____ Information given

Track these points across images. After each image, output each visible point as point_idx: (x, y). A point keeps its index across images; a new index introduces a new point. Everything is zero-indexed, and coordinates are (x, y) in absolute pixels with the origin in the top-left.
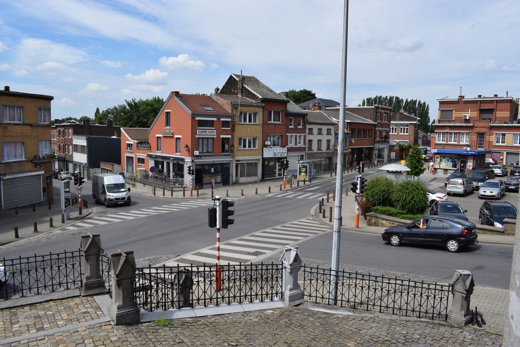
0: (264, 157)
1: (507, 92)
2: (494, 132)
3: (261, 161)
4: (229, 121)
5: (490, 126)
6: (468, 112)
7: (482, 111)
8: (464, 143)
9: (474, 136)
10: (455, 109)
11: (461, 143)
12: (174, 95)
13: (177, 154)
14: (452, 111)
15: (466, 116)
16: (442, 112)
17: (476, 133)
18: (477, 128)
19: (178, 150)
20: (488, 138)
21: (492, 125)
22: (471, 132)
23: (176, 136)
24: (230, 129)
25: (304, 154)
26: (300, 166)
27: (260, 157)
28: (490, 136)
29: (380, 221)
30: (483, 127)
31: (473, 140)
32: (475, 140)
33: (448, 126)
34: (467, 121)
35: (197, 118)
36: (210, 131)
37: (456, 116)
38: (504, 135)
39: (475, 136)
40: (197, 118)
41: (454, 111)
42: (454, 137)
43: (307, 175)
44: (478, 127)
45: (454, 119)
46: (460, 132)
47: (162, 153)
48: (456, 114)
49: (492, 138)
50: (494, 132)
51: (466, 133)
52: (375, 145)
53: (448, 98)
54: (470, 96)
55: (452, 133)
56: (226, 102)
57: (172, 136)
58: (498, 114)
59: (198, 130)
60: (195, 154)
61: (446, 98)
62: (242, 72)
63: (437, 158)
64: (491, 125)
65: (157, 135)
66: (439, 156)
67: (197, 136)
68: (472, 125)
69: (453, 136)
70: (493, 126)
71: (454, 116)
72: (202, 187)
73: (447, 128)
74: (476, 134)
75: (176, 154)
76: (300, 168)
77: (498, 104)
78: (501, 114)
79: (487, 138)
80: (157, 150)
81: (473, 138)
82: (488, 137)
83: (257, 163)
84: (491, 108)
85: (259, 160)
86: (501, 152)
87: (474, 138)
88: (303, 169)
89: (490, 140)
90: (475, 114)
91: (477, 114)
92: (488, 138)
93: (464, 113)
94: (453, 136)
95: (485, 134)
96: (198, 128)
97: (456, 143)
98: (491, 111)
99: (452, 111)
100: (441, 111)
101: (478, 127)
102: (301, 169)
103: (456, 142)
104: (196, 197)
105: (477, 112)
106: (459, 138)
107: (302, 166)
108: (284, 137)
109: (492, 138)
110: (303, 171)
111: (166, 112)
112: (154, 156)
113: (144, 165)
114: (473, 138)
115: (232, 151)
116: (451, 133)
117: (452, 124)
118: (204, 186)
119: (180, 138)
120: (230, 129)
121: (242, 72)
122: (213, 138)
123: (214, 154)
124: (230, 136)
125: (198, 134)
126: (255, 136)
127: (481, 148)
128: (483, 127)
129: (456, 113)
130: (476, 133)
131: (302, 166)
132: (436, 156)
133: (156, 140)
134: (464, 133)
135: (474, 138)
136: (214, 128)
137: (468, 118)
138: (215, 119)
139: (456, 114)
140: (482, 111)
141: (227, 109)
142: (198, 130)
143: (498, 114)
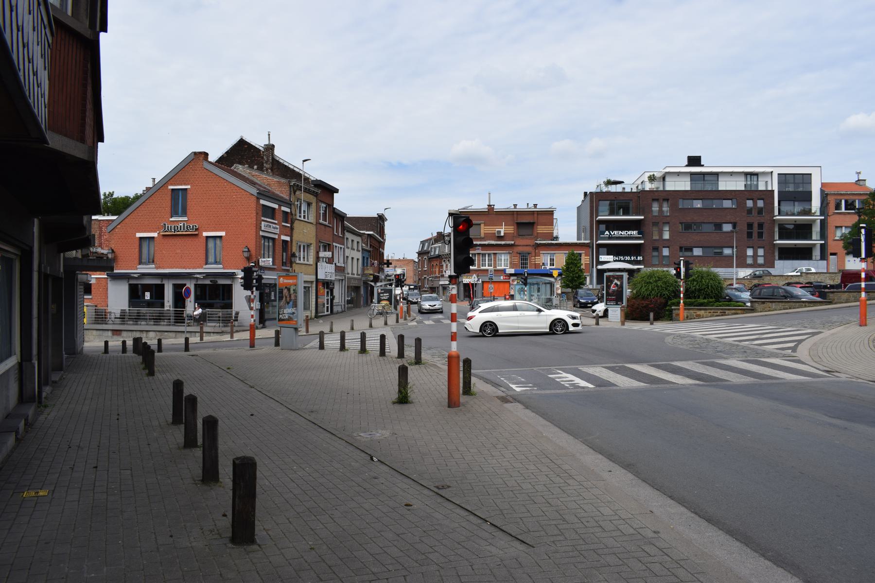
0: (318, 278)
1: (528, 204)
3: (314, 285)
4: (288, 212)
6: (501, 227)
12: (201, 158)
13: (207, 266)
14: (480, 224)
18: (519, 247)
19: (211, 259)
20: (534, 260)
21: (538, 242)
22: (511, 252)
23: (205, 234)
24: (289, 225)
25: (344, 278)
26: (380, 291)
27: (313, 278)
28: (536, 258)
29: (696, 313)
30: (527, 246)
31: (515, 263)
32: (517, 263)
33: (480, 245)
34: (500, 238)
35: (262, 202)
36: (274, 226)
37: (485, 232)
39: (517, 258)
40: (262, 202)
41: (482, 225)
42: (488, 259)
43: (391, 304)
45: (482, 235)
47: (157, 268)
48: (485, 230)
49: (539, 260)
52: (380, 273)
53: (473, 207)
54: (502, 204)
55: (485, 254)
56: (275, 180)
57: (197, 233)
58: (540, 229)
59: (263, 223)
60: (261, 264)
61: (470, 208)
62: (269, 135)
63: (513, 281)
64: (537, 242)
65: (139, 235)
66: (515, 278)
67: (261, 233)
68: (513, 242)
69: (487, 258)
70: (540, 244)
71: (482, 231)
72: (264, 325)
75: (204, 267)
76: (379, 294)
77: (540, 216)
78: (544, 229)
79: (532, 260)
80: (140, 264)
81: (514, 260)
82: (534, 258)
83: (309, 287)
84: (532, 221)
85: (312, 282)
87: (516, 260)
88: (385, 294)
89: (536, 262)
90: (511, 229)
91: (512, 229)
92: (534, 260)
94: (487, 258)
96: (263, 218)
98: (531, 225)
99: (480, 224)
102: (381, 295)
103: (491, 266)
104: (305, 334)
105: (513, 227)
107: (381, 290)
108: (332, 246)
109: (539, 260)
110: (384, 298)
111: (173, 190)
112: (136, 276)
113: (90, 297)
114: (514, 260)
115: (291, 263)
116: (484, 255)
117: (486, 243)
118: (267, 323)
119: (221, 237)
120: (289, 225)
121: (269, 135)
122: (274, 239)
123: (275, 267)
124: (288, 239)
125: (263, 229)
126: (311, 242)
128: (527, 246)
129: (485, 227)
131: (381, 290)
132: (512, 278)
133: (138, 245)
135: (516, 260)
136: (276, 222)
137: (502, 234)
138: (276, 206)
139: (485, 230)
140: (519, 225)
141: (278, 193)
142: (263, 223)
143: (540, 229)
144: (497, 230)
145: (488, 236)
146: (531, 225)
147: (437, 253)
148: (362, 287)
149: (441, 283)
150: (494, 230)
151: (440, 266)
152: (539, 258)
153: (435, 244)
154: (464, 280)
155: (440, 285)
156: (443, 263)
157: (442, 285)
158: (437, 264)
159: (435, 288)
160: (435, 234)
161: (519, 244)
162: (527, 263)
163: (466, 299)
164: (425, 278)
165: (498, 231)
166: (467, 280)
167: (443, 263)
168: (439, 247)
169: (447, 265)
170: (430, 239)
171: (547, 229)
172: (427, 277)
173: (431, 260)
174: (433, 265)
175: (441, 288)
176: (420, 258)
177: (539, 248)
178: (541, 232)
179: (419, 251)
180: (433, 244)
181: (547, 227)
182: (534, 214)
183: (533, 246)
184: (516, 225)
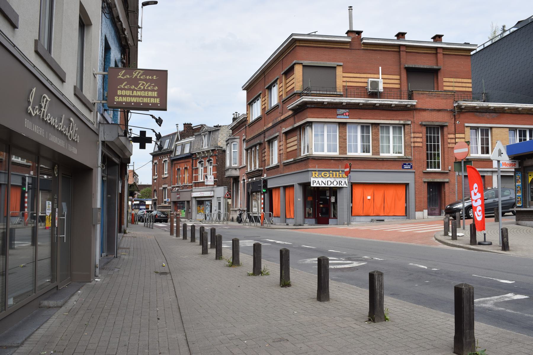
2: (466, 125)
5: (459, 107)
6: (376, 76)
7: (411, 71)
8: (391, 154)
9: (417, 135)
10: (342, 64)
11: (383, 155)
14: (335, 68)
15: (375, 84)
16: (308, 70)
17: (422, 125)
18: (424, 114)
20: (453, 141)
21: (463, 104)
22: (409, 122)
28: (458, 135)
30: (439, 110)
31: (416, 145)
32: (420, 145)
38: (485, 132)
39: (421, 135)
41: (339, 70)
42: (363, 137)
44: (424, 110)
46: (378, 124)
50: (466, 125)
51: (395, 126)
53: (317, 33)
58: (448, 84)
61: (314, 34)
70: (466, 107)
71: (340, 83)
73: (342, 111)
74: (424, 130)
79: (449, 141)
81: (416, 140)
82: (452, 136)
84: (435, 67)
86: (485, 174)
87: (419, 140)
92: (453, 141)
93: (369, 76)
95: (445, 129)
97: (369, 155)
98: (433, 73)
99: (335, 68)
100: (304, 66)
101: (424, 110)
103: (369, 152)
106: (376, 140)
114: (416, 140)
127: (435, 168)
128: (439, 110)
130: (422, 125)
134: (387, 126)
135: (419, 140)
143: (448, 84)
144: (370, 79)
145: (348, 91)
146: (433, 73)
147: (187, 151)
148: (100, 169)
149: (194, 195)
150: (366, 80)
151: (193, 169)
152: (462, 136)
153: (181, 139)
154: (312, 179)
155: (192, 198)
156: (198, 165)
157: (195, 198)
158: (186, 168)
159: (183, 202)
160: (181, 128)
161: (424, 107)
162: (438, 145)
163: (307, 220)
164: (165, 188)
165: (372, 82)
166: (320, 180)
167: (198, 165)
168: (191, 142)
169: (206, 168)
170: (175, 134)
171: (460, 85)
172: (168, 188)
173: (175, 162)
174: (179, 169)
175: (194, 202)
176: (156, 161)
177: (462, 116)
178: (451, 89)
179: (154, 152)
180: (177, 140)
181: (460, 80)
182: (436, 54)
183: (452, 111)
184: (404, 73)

________

The task: Reproduce the data verbatim from its first line up to and including the line containing "119: (180, 138)", omitting the pictures.

Finished task:
Track these points across images. After each image, output each visible point as point_idx: (x, y). A point keeps its index across images; a new index introduces a new point. Everything is zero-indexed, and coordinates are (x, y) in absolute pixels with the origin in the top-left.
0: (264, 157)
1: (507, 92)
2: (494, 132)
3: (261, 161)
4: (229, 121)
5: (490, 126)
6: (468, 112)
7: (482, 111)
8: (464, 143)
9: (474, 136)
10: (455, 109)
11: (461, 143)
12: (174, 95)
13: (177, 154)
14: (452, 111)
15: (466, 116)
16: (442, 112)
17: (476, 133)
18: (477, 128)
19: (178, 150)
20: (488, 138)
21: (492, 125)
22: (471, 132)
23: (176, 136)
24: (230, 129)
25: (304, 154)
26: (300, 166)
27: (260, 157)
28: (490, 136)
29: (380, 221)
30: (483, 127)
31: (473, 140)
32: (475, 140)
33: (448, 126)
34: (467, 121)
35: (197, 118)
36: (210, 131)
37: (456, 116)
38: (504, 135)
39: (475, 136)
40: (197, 118)
41: (454, 111)
42: (454, 137)
43: (307, 175)
44: (478, 127)
45: (454, 119)
46: (460, 132)
47: (162, 153)
48: (456, 114)
49: (492, 138)
50: (494, 132)
51: (466, 133)
52: (375, 145)
53: (448, 98)
54: (470, 96)
55: (452, 133)
56: (226, 102)
57: (172, 136)
58: (498, 114)
59: (198, 130)
60: (195, 154)
61: (446, 98)
62: (242, 72)
63: (437, 158)
64: (491, 125)
65: (157, 135)
66: (439, 156)
67: (197, 136)
68: (472, 125)
69: (453, 136)
70: (493, 126)
71: (454, 116)
72: (202, 187)
73: (447, 128)
74: (476, 134)
75: (176, 154)
76: (300, 168)
77: (498, 104)
78: (501, 114)
79: (487, 138)
80: (157, 150)
81: (473, 138)
82: (488, 137)
83: (257, 163)
84: (491, 108)
85: (259, 160)
86: (501, 152)
87: (474, 138)
88: (303, 169)
89: (490, 140)
90: (475, 114)
91: (477, 114)
92: (488, 138)
93: (464, 113)
94: (453, 136)
95: (485, 134)
96: (198, 128)
97: (456, 143)
98: (491, 111)
99: (452, 111)
100: (441, 111)
101: (478, 127)
102: (301, 169)
103: (456, 142)
104: (196, 197)
105: (477, 112)
106: (459, 138)
107: (302, 166)
108: (284, 137)
109: (492, 138)
110: (303, 171)
111: (166, 112)
112: (154, 156)
113: (144, 165)
114: (473, 138)
115: (232, 151)
116: (451, 133)
117: (452, 124)
118: (204, 186)
119: (180, 138)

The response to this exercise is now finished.